> _SOURCE RECORDS_
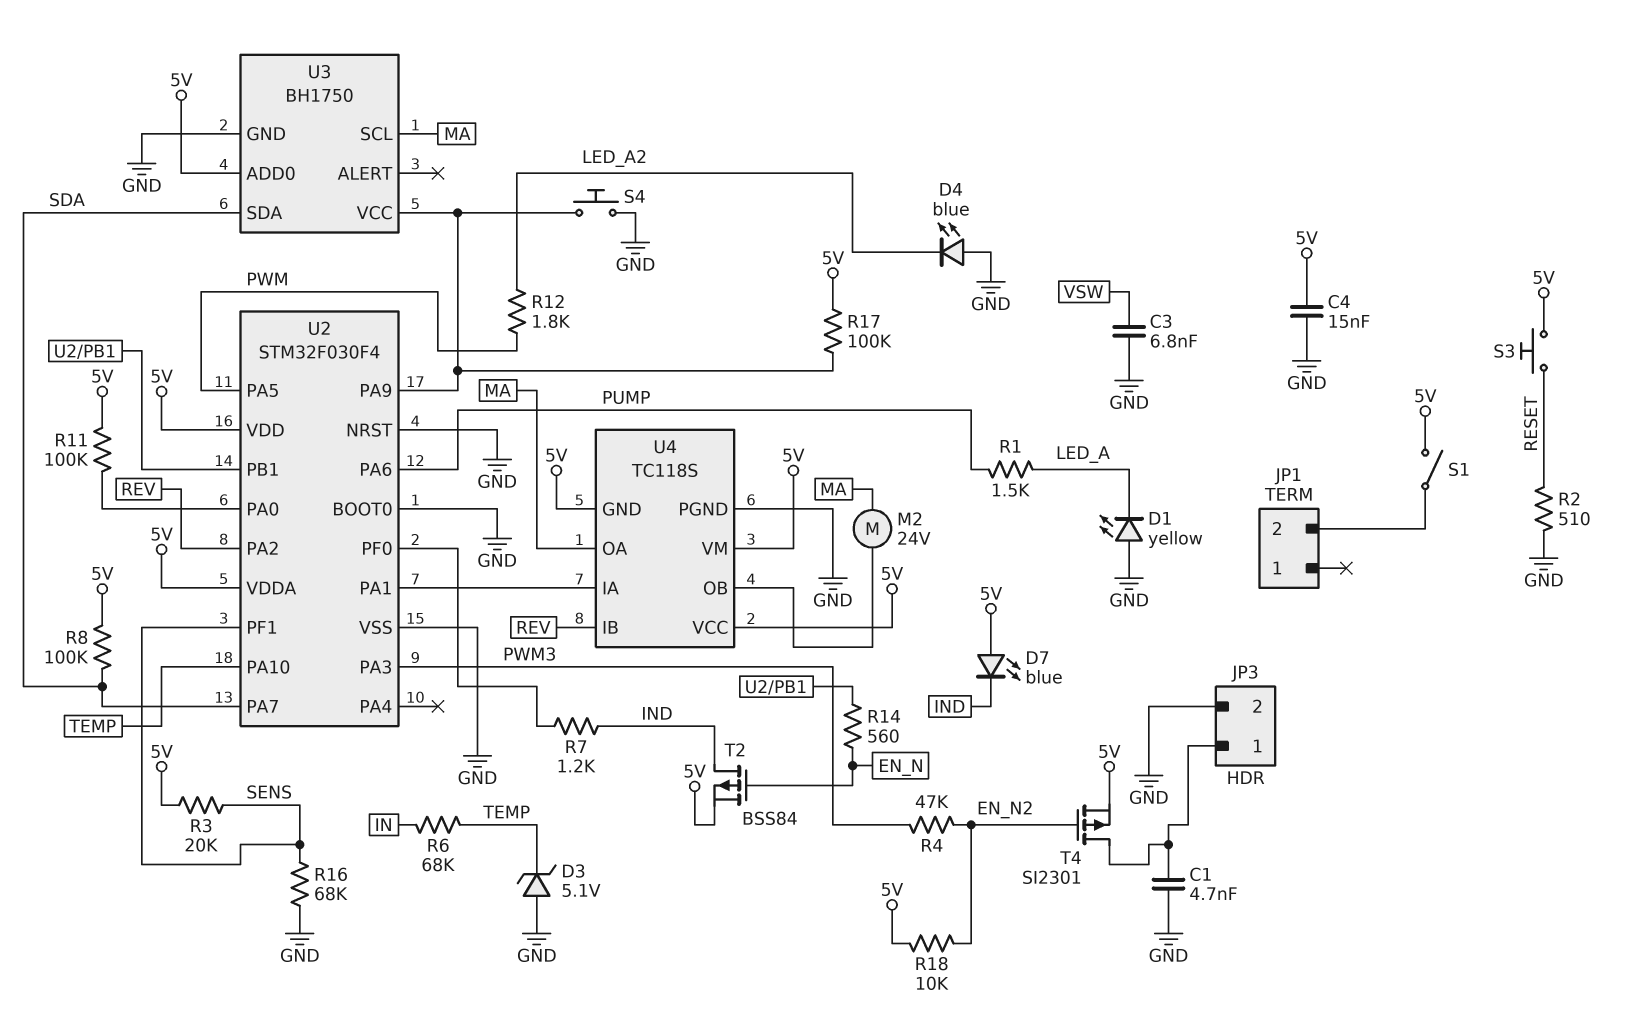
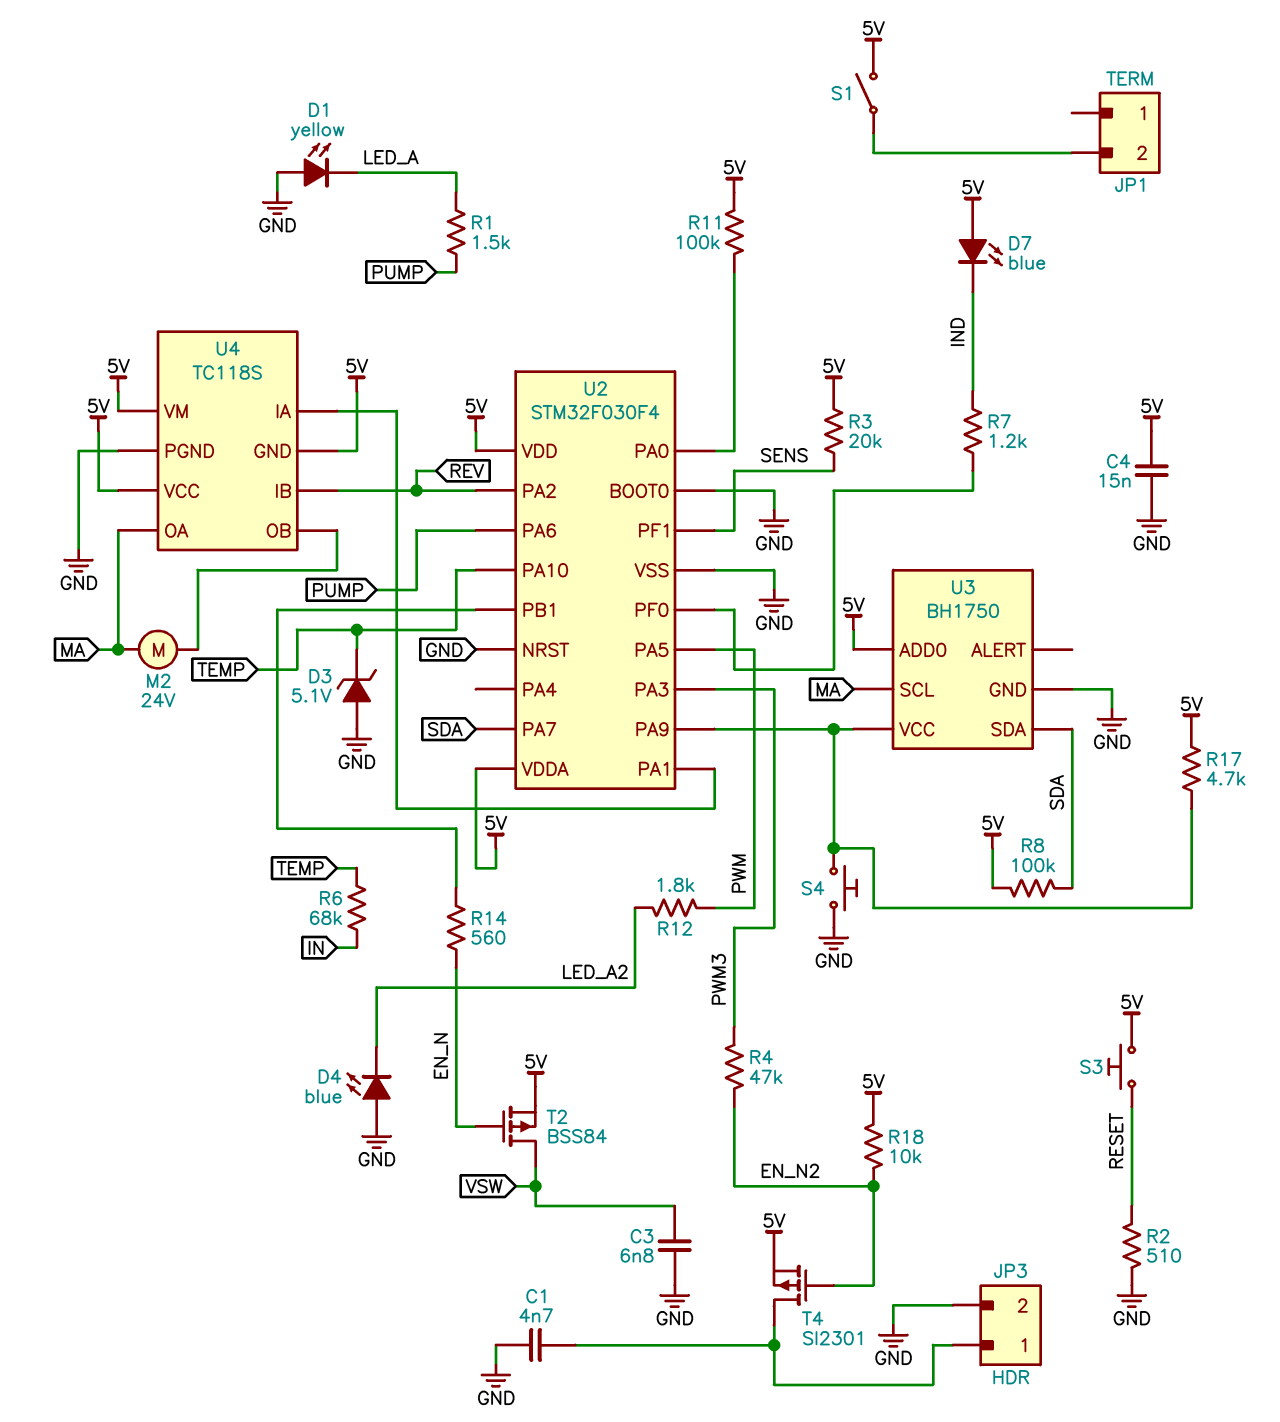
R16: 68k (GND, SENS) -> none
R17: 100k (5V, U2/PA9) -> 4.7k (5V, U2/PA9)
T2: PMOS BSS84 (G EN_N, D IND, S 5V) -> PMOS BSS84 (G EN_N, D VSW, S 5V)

==

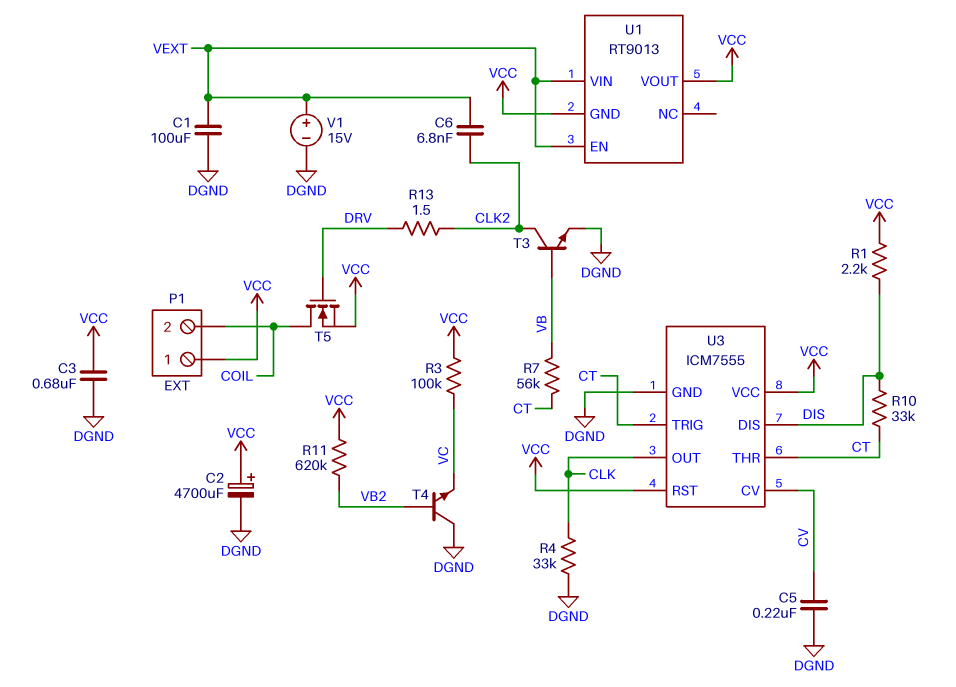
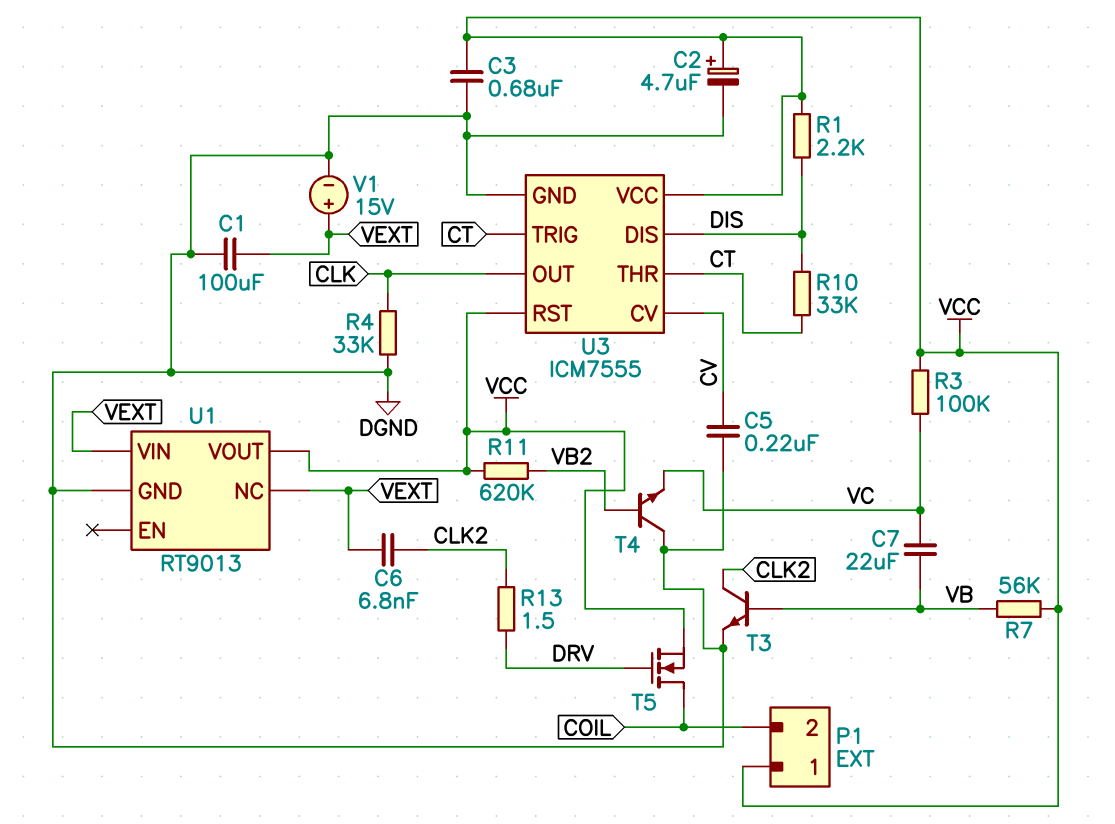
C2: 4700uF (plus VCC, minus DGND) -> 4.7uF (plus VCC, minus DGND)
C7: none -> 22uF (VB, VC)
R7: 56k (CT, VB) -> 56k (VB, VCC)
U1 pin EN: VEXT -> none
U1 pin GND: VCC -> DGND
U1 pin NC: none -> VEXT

> _WHAT IS EXPECTED_
In the listing above, find the line with "R16: 68k (GND, SENS) -> none" and the line with "T2: PMOS BSS84", then reproduce both and every line between them exactly.

> _OUTPUT FOR THIS TASK_
R16: 68k (GND, SENS) -> none
R17: 100k (5V, U2/PA9) -> 4.7k (5V, U2/PA9)
T2: PMOS BSS84 (G EN_N, D IND, S 5V) -> PMOS BSS84 (G EN_N, D VSW, S 5V)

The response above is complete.